Exercise details
From the line that contains "blue brick F7" down to the last line of the data below, transcribe every line exactly.

(Supplied material begins)

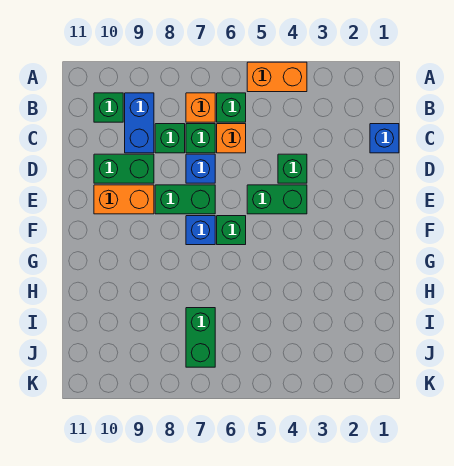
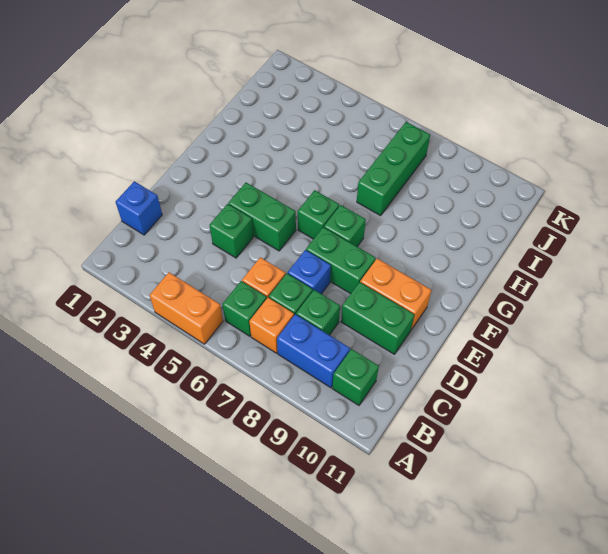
blue brick B9:C9 level 1 -> blue brick B8:B9 level 1
blue brick F7 level 1 -> green brick F7 level 1
green brick I7:J7 level 1 -> green brick H7:J7 level 1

(Supplied material ends)

Exercise answer
blue brick F7 level 1 -> green brick F7 level 1
green brick I7:J7 level 1 -> green brick H7:J7 level 1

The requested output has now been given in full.